* [What you will do] Search the records for the string "degrees" and copy every line where it turns up.

[Dataset records]
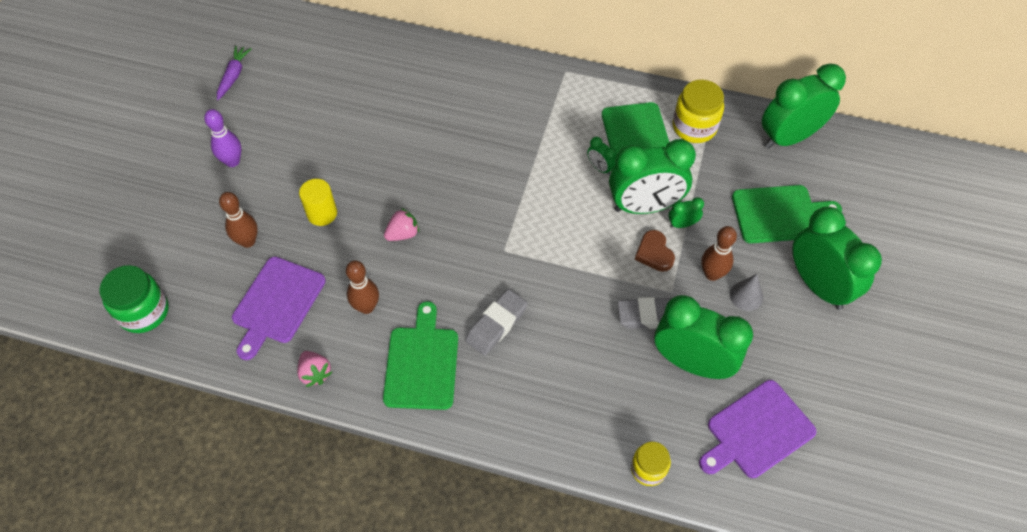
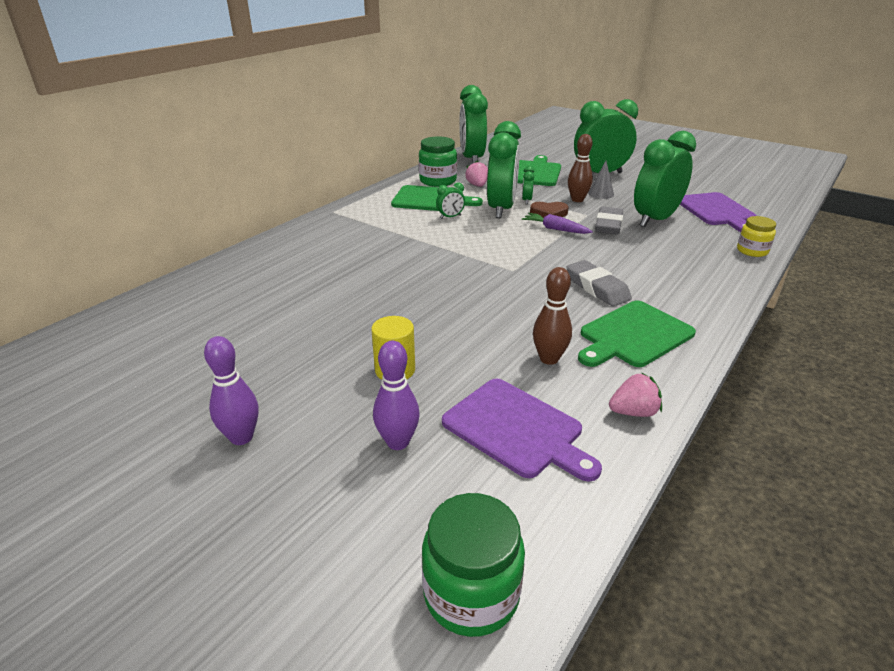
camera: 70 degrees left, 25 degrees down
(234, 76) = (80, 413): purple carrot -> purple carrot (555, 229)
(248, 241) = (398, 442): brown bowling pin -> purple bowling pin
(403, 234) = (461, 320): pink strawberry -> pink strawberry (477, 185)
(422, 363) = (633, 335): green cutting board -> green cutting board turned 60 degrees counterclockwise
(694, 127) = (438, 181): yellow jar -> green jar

* [Task response]
camera: 70 degrees left, 25 degrees down
(422, 363) = (633, 335): green cutting board -> green cutting board turned 60 degrees counterclockwise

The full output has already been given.